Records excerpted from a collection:

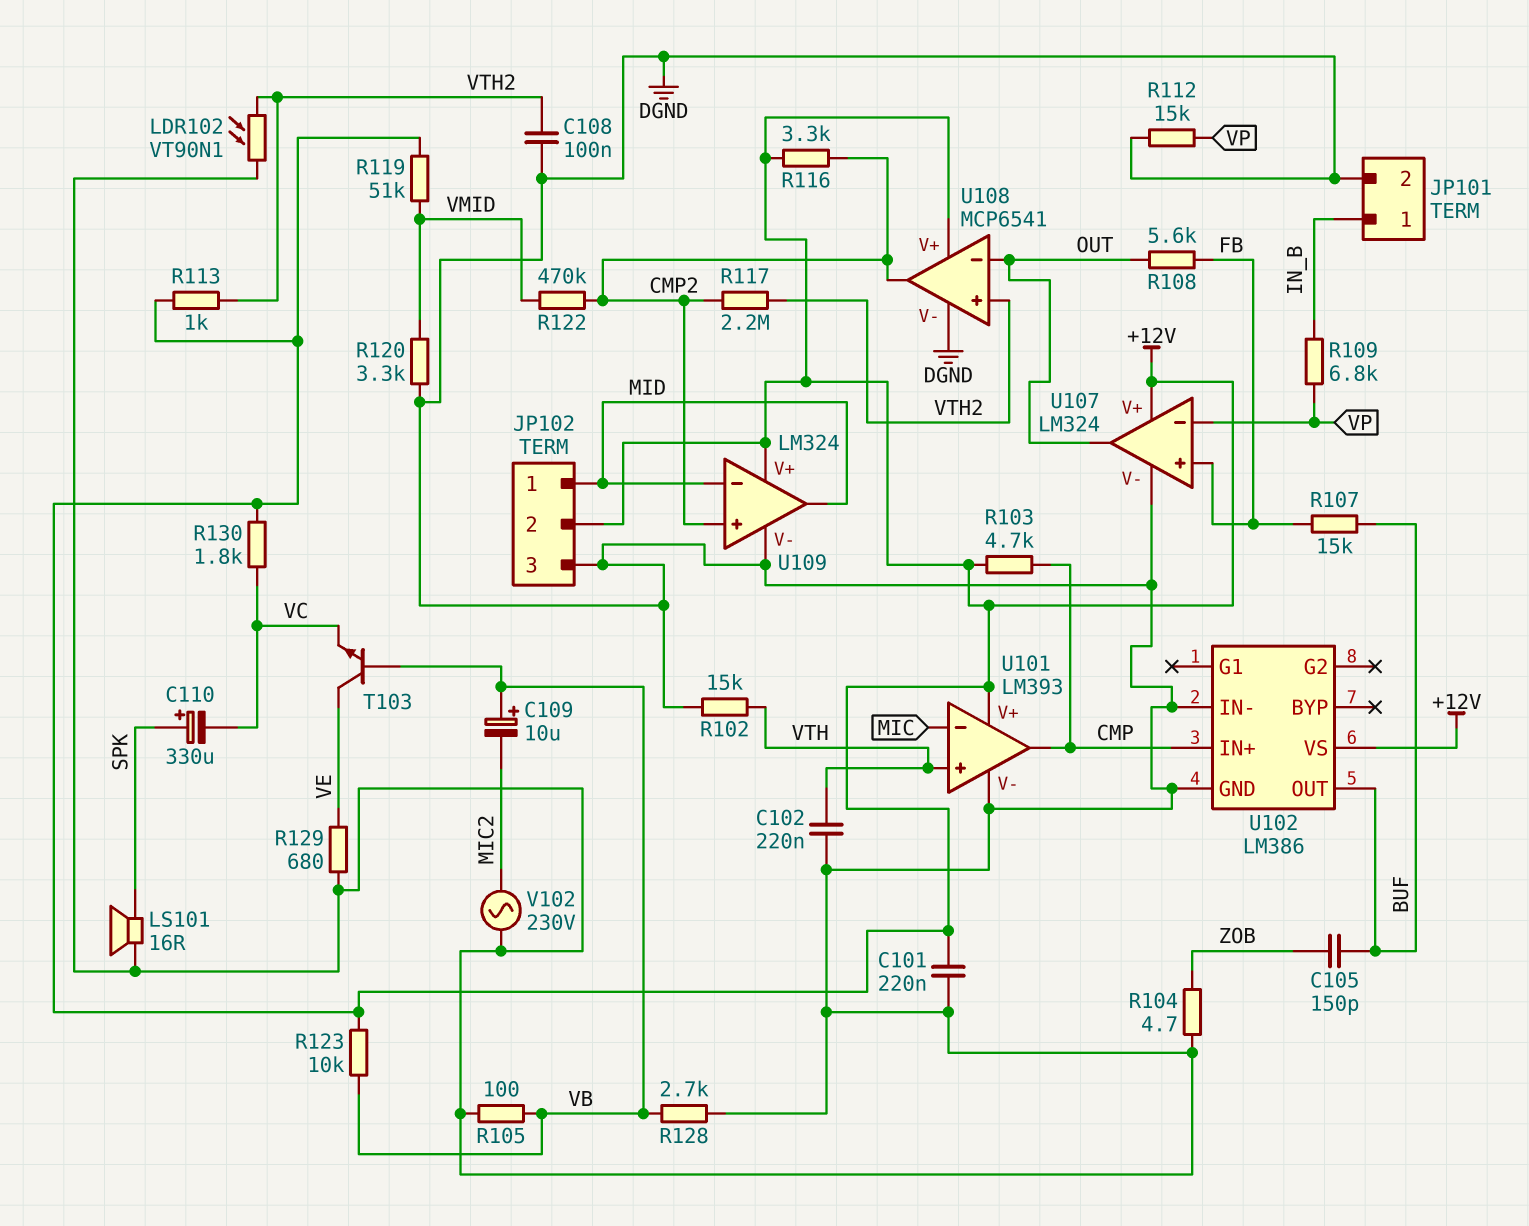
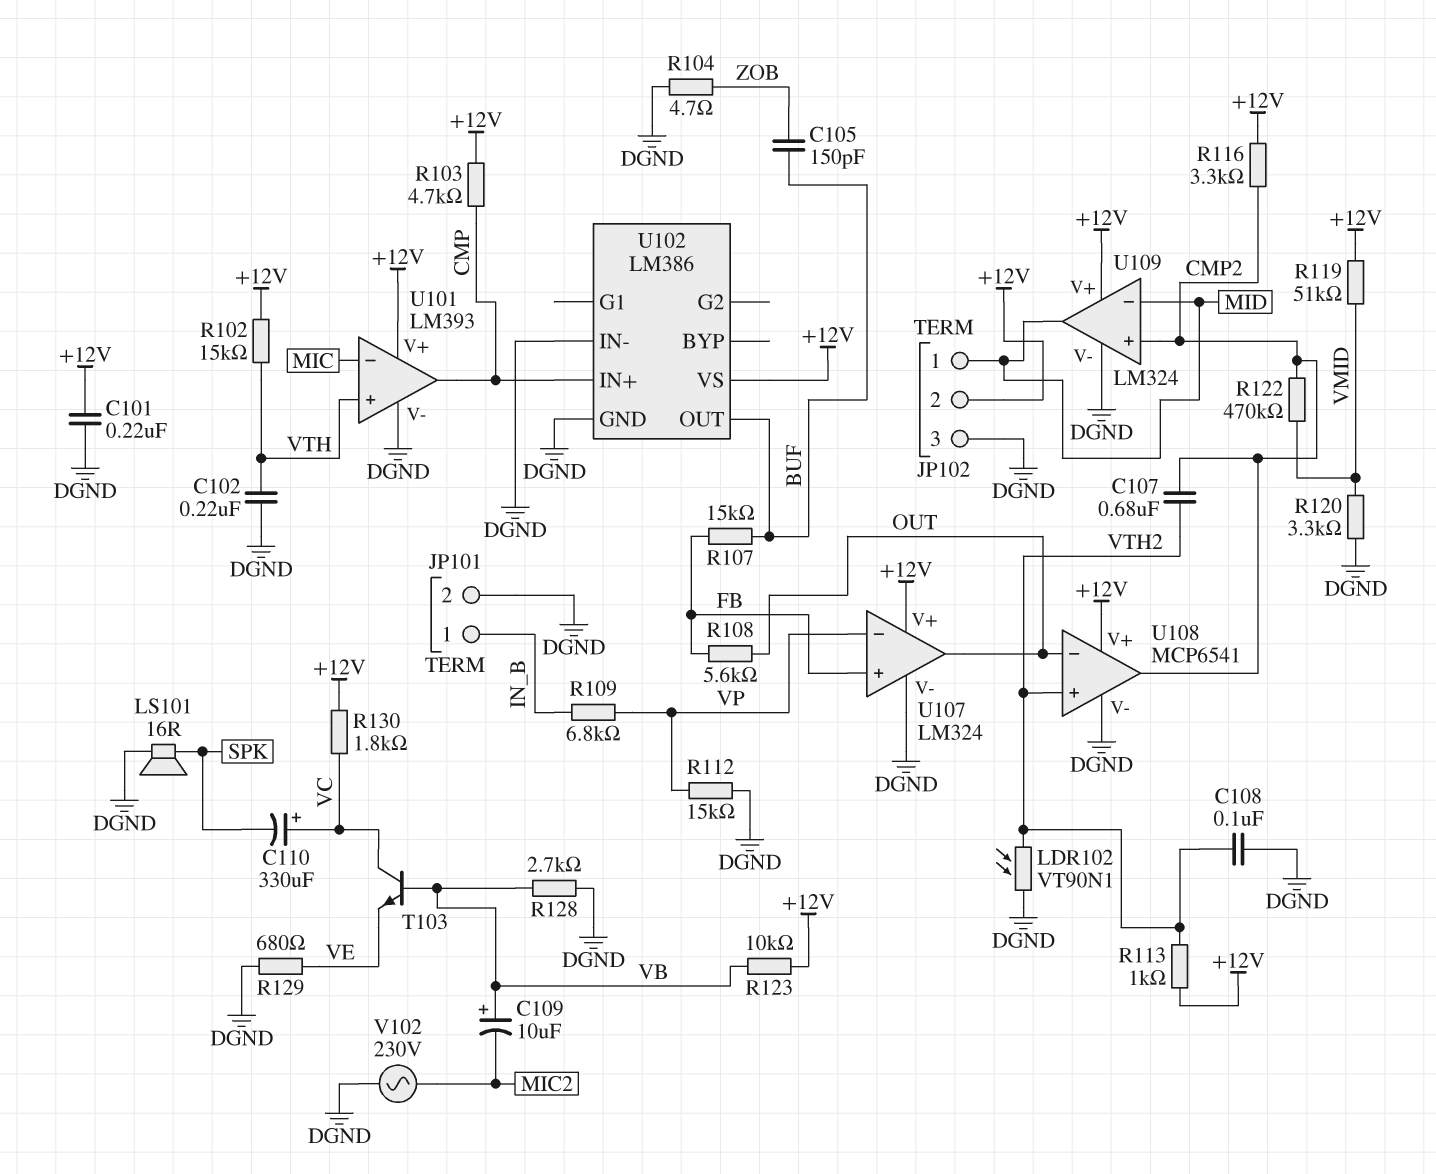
C107: none -> 680nF (CMP2, VTH2)
C110: 330uF (plus SPK, minus VC) -> 330uF (plus VC, minus SPK)
R102: 15k (DGND, VTH) -> 15k (+12V, VTH)
R105: 100 (DGND, VB) -> none
R117: 2.2M (CMP2, VTH2) -> none
T103: NPN (B VB, C VE, E VC) -> NPN (B VB, C VC, E VE)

**About this task**. Would you write out each record above exactly, with no images?

**Response area**.
C107: none -> 680nF (CMP2, VTH2)
C110: 330uF (plus SPK, minus VC) -> 330uF (plus VC, minus SPK)
R102: 15k (DGND, VTH) -> 15k (+12V, VTH)
R105: 100 (DGND, VB) -> none
R117: 2.2M (CMP2, VTH2) -> none
T103: NPN (B VB, C VE, E VC) -> NPN (B VB, C VC, E VE)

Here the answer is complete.